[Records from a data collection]
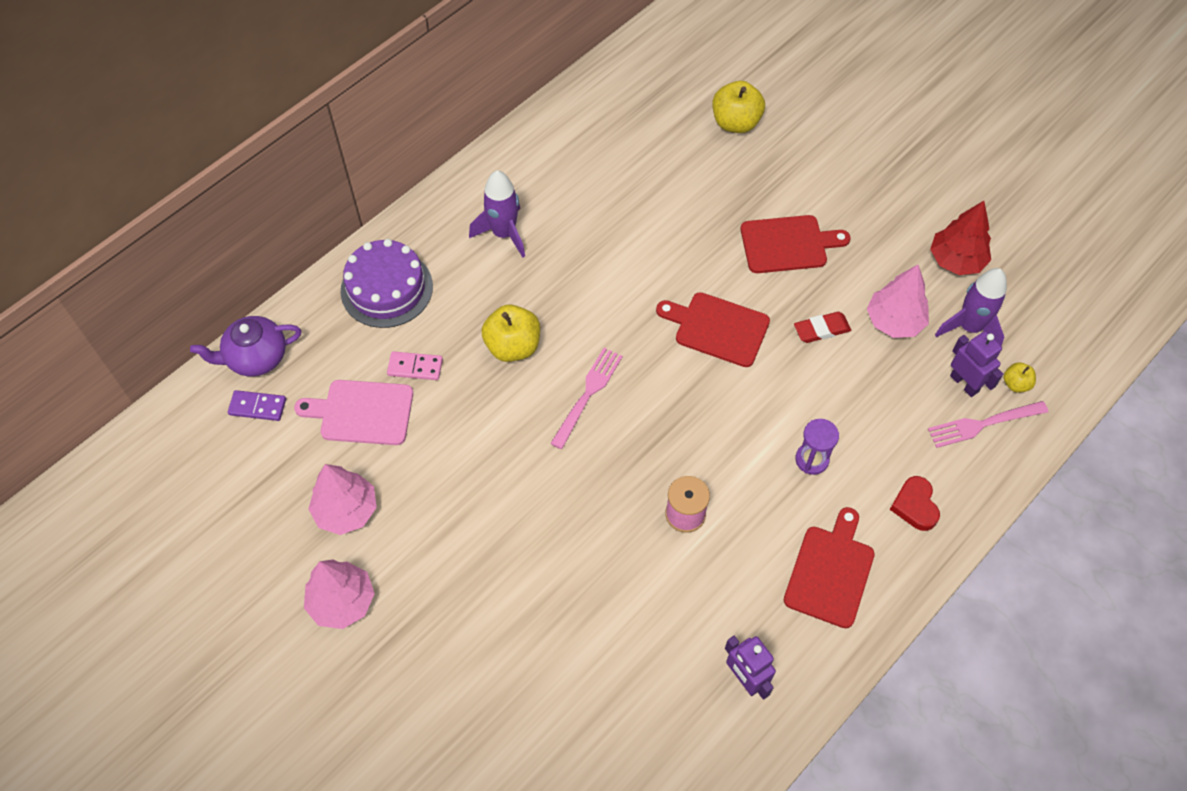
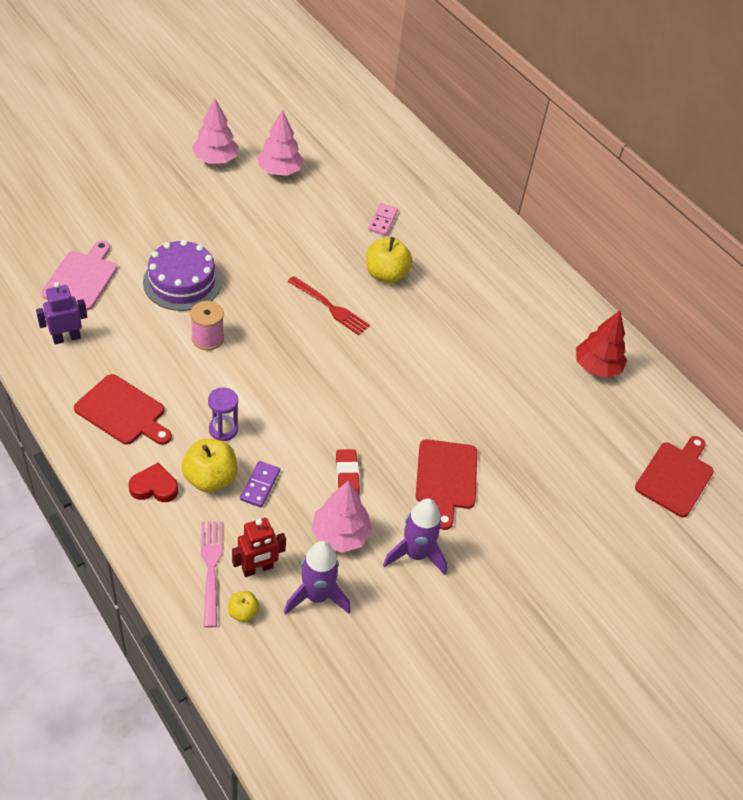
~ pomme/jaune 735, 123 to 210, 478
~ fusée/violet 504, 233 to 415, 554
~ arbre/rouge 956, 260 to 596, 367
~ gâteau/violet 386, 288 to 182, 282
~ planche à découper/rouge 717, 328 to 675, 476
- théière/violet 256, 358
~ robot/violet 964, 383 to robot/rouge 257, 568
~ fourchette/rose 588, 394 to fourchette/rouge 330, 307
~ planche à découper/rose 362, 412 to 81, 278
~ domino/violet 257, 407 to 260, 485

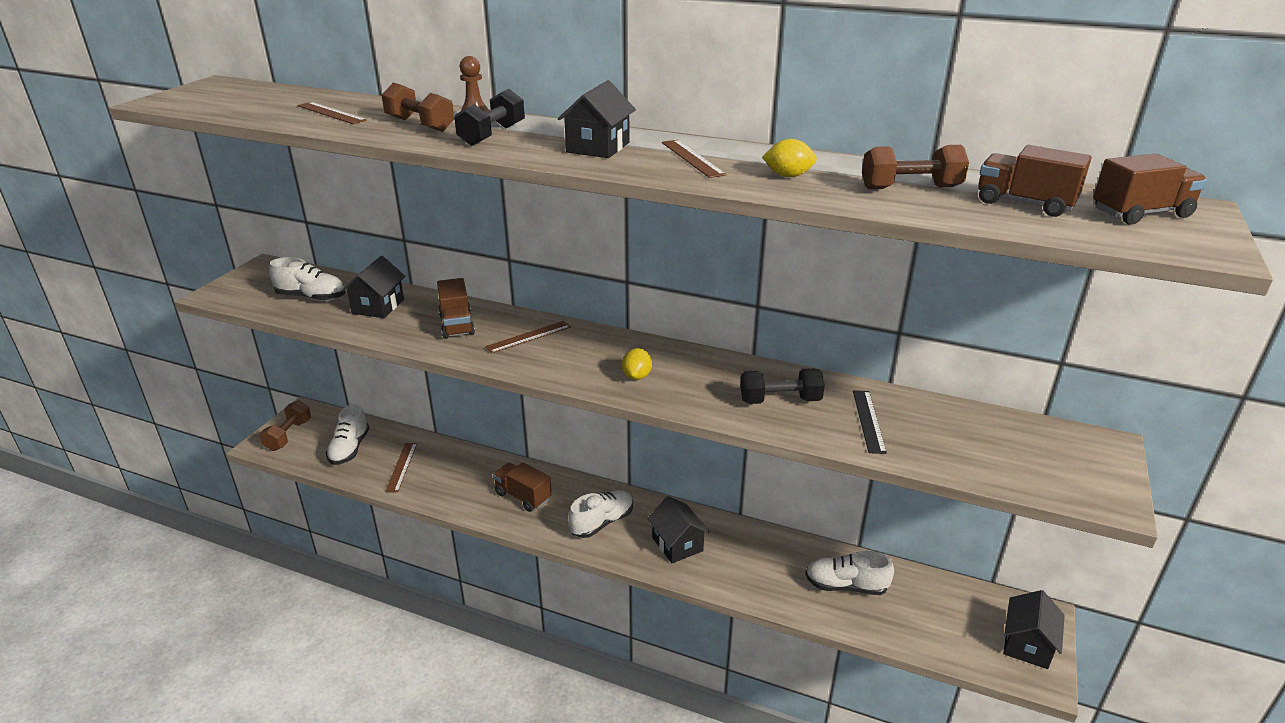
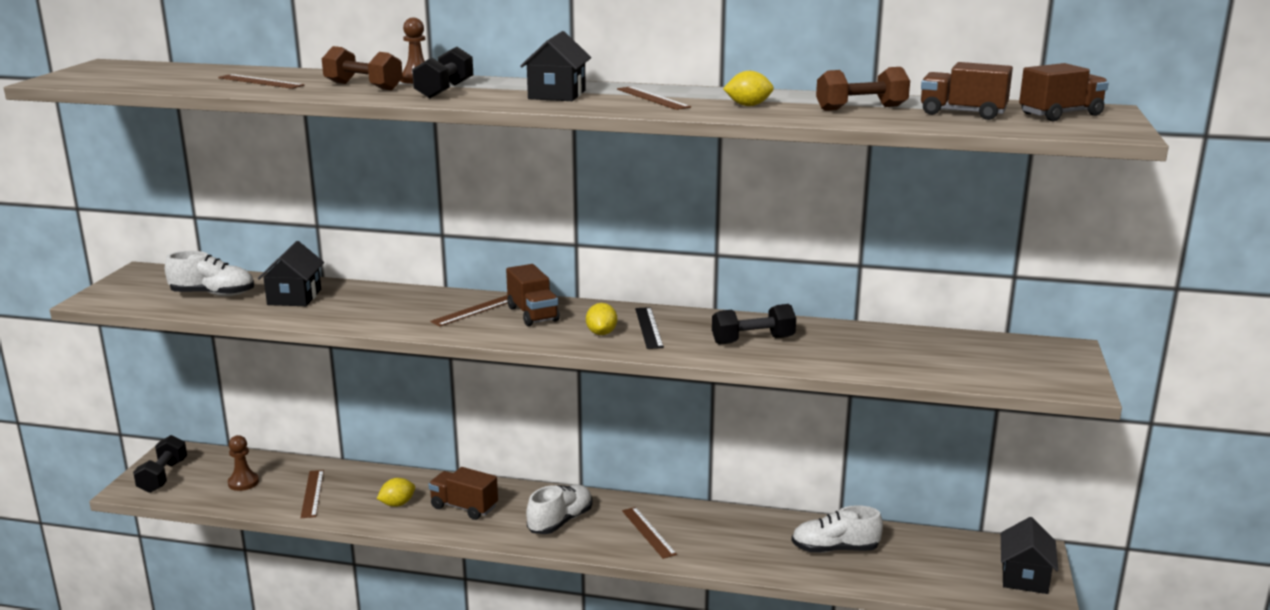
~ camion/marron 457, 325 to 533, 314
~ règle/noir 868, 421 to 649, 327
~ haltère/marron 288, 435 to haltère/noir 163, 476
~ chaussure/blanc 349, 449 to pion/marron 243, 483
~ maison/noir 677, 544 to règle/marron 648, 532
+ citron/jaune 397, 504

--- WHAT YOU ARE ASKED TO DO ---
Reprint every record exactly and skip the pictures.

--- OUTPUT BELOW ---
~ pomme/jaune 735, 123 to 210, 478
~ fusée/violet 504, 233 to 415, 554
~ arbre/rouge 956, 260 to 596, 367
~ gâteau/violet 386, 288 to 182, 282
~ planche à découper/rouge 717, 328 to 675, 476
- théière/violet 256, 358
~ robot/violet 964, 383 to robot/rouge 257, 568
~ fourchette/rose 588, 394 to fourchette/rouge 330, 307
~ planche à découper/rose 362, 412 to 81, 278
~ domino/violet 257, 407 to 260, 485

~ camion/marron 457, 325 to 533, 314
~ règle/noir 868, 421 to 649, 327
~ haltère/marron 288, 435 to haltère/noir 163, 476
~ chaussure/blanc 349, 449 to pion/marron 243, 483
~ maison/noir 677, 544 to règle/marron 648, 532
+ citron/jaune 397, 504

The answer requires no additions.